### Task statement
Lines from the one containing "IC4: AP2112K -> RT9013" through the last line of the data are to be returned exactly, both ends included, minus any pictures.

"""

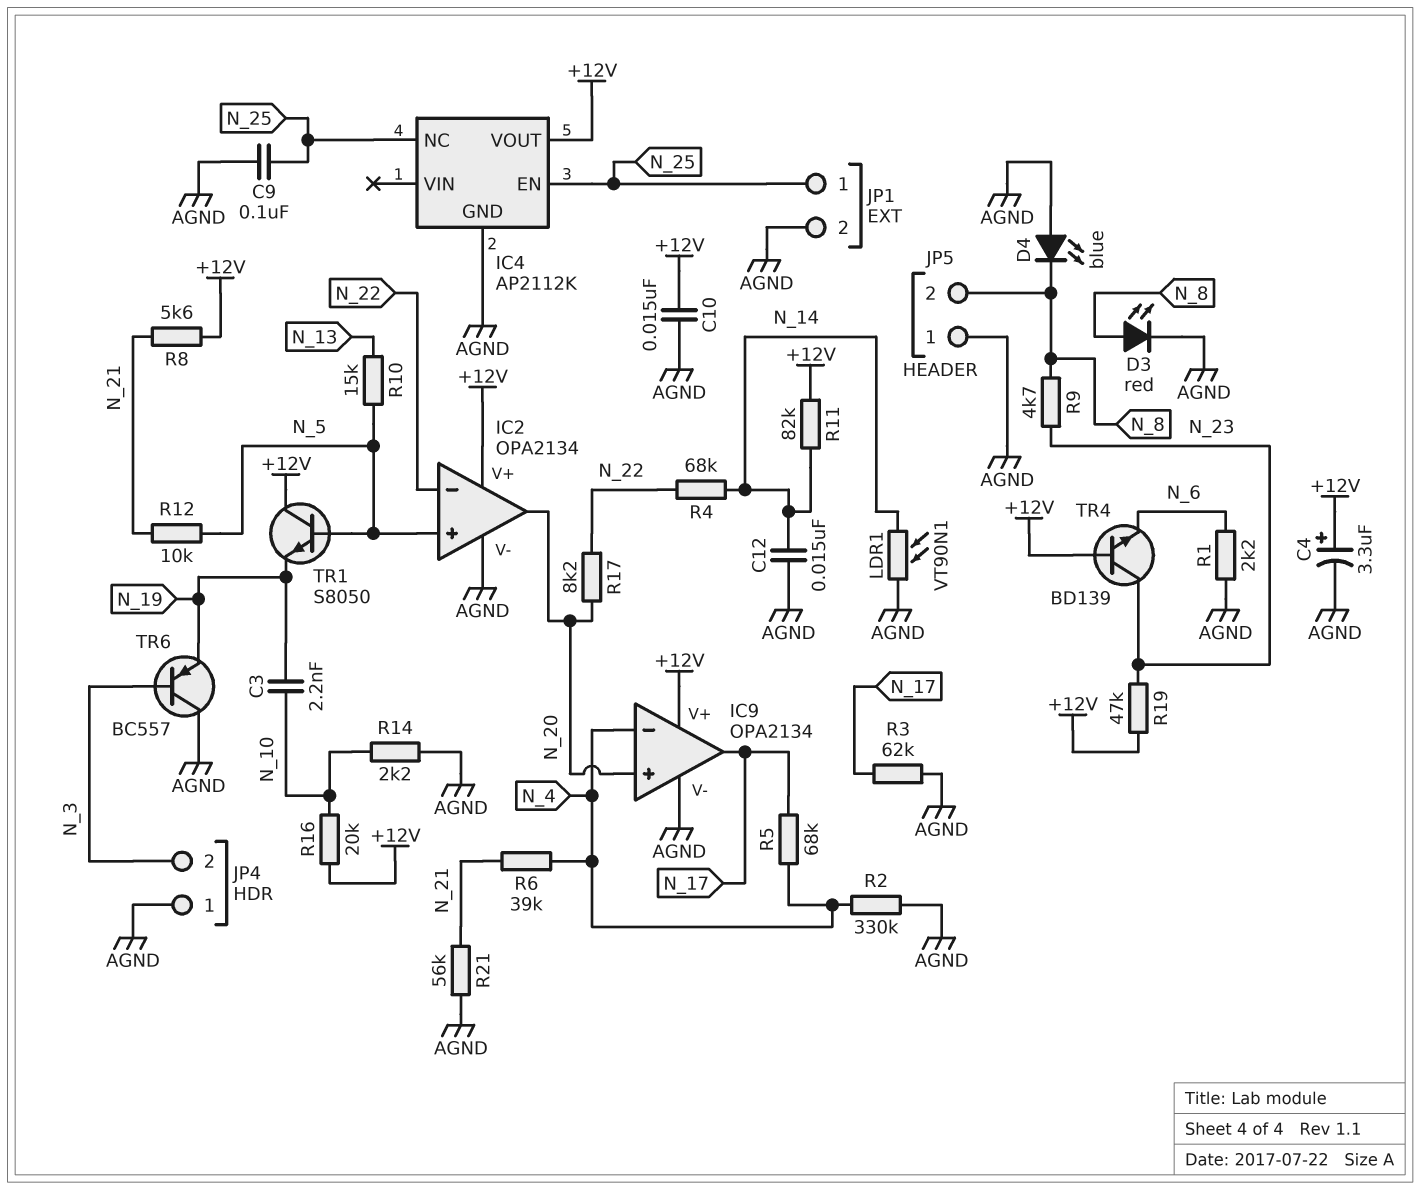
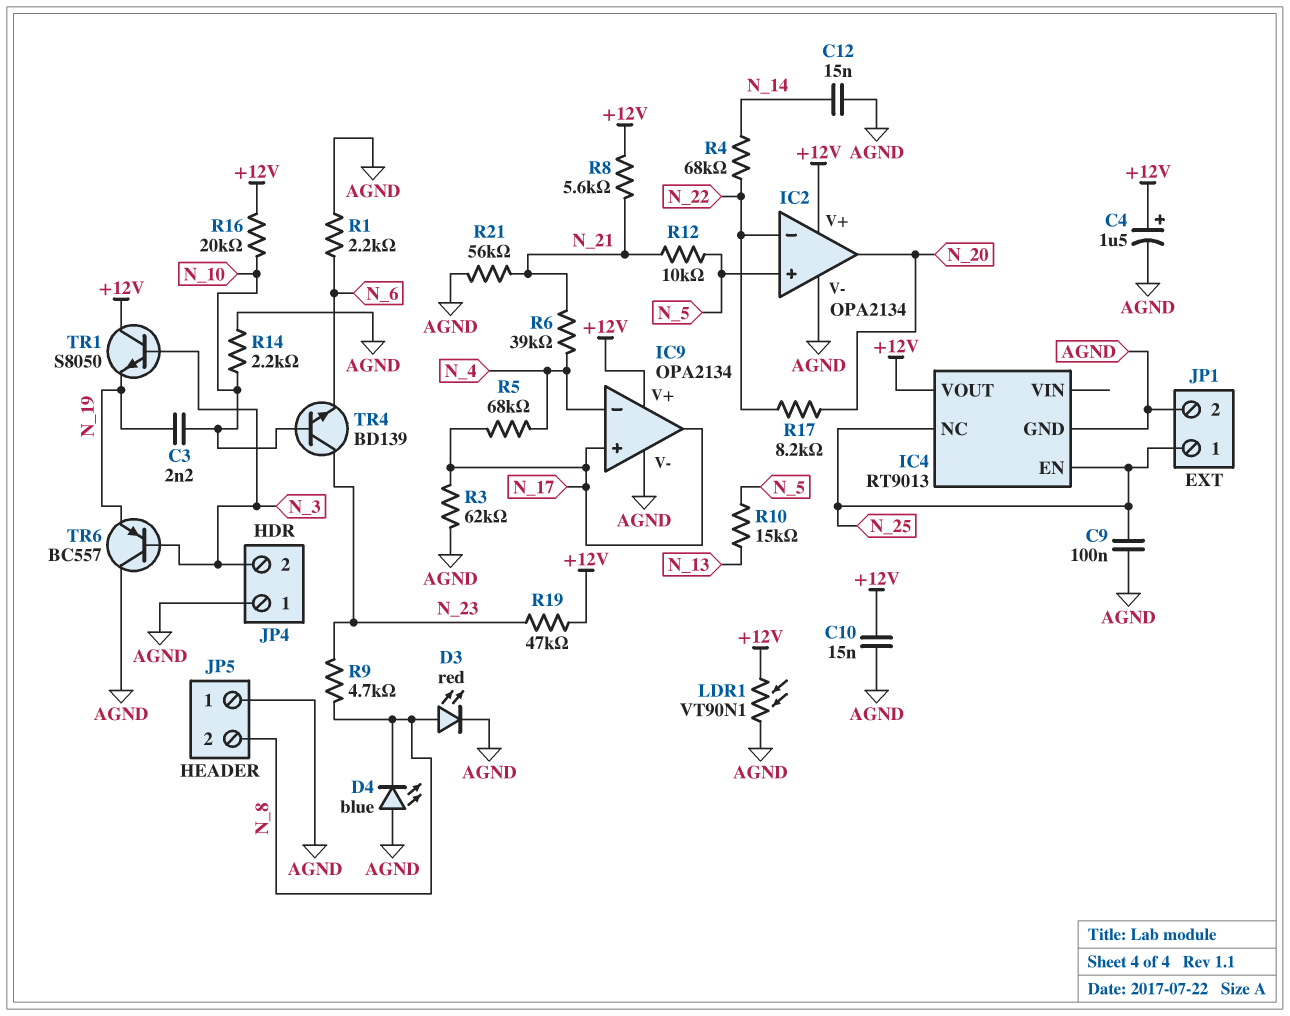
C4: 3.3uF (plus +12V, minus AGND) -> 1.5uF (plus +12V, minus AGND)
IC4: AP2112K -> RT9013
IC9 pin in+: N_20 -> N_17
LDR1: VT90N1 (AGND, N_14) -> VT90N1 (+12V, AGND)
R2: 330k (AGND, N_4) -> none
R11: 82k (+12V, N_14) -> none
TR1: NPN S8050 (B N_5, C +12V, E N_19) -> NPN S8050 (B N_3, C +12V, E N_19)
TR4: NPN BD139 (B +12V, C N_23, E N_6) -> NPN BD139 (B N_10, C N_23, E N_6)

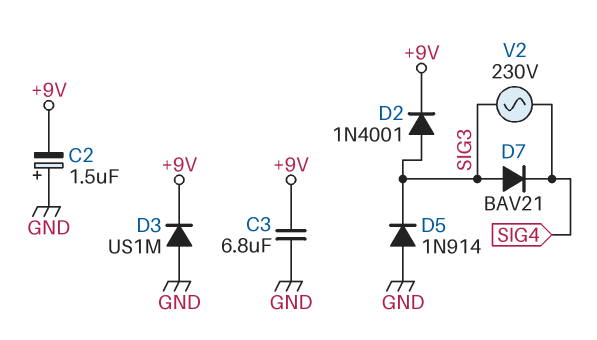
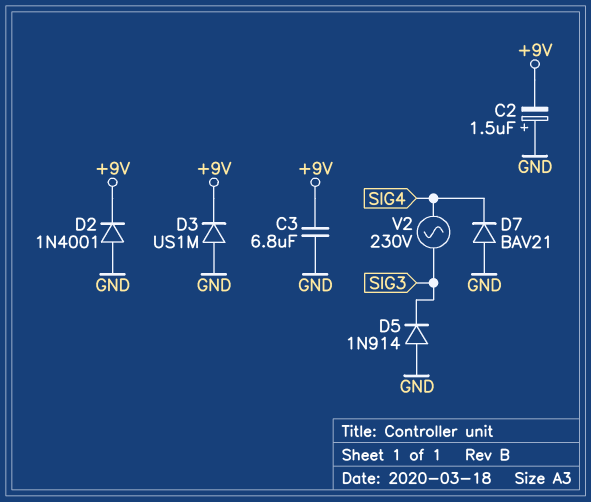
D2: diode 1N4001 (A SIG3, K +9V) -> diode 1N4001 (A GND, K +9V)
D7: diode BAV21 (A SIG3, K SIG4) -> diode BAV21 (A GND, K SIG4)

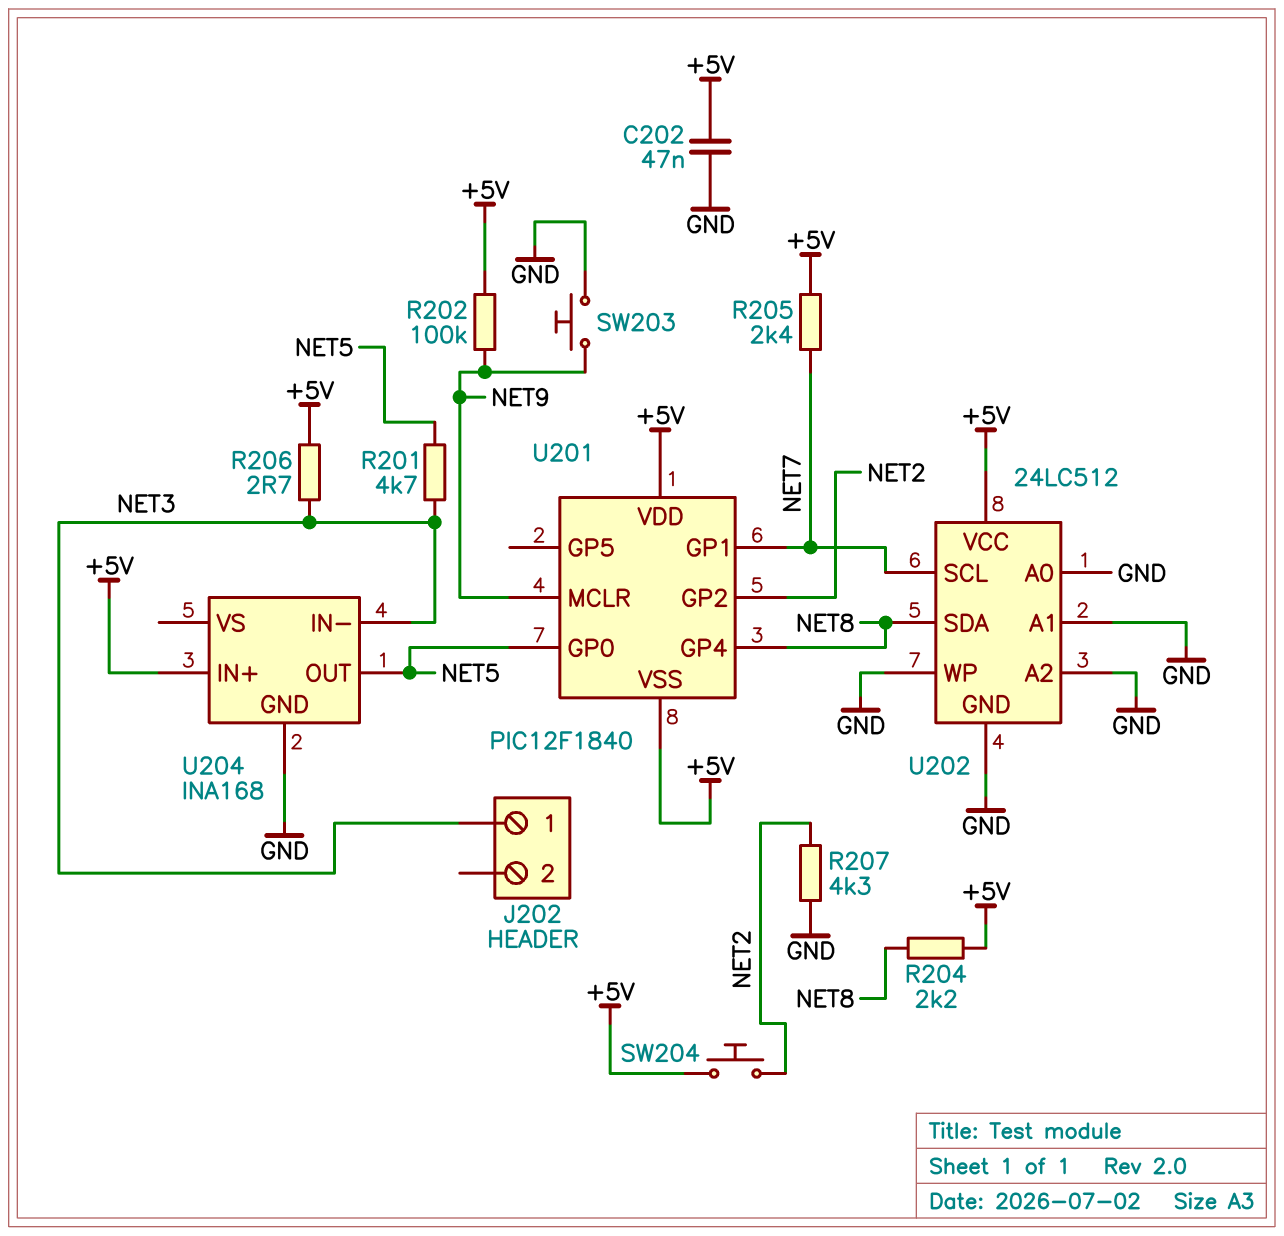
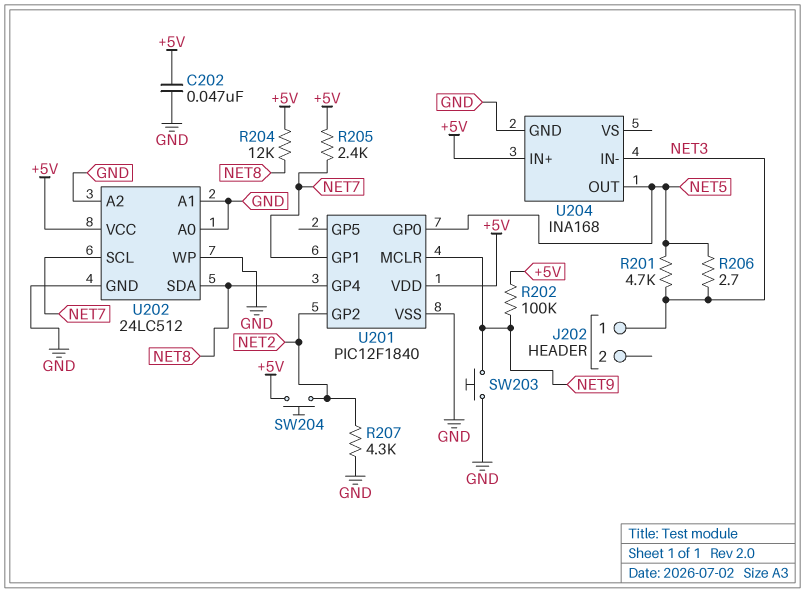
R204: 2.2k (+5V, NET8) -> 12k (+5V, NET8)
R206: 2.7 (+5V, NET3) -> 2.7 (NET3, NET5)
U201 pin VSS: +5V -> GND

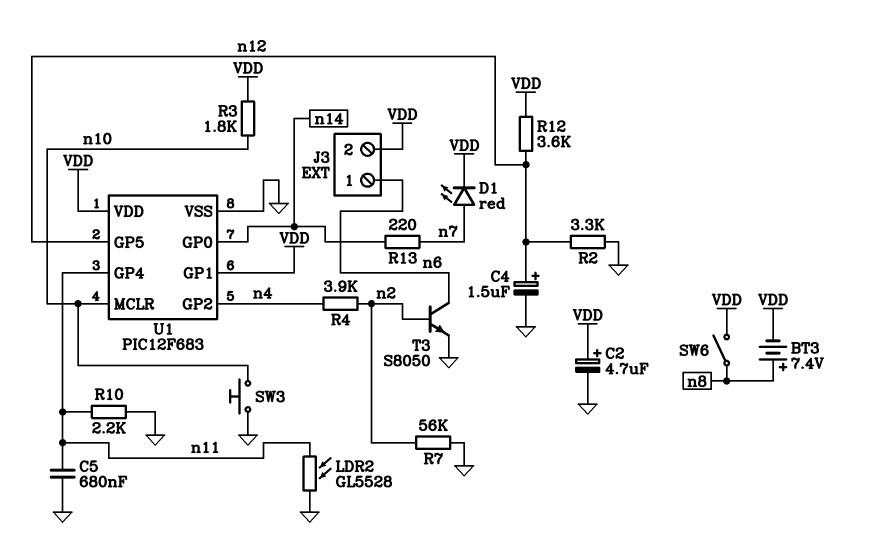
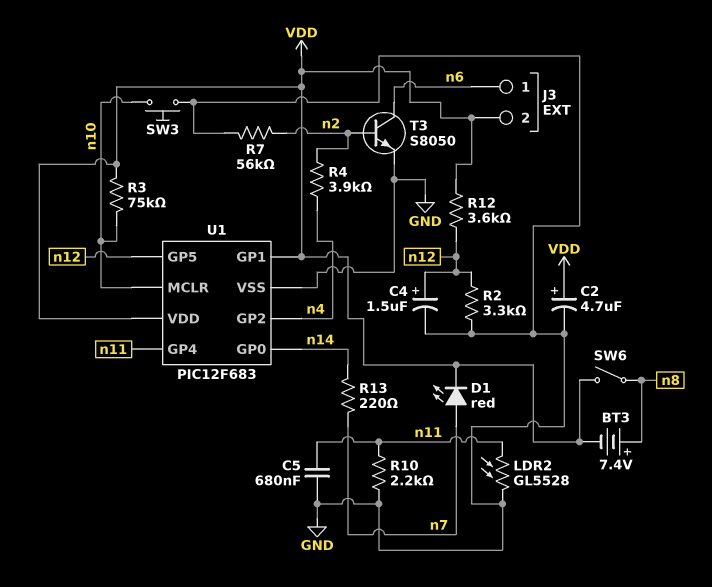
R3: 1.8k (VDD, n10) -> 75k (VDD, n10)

"""

### Answer for the task
IC4: AP2112K -> RT9013
IC9 pin in+: N_20 -> N_17
LDR1: VT90N1 (AGND, N_14) -> VT90N1 (+12V, AGND)
R2: 330k (AGND, N_4) -> none
R11: 82k (+12V, N_14) -> none
TR1: NPN S8050 (B N_5, C +12V, E N_19) -> NPN S8050 (B N_3, C +12V, E N_19)
TR4: NPN BD139 (B +12V, C N_23, E N_6) -> NPN BD139 (B N_10, C N_23, E N_6)

D2: diode 1N4001 (A SIG3, K +9V) -> diode 1N4001 (A GND, K +9V)
D7: diode BAV21 (A SIG3, K SIG4) -> diode BAV21 (A GND, K SIG4)

R204: 2.2k (+5V, NET8) -> 12k (+5V, NET8)
R206: 2.7 (+5V, NET3) -> 2.7 (NET3, NET5)
U201 pin VSS: +5V -> GND

R3: 1.8k (VDD, n10) -> 75k (VDD, n10)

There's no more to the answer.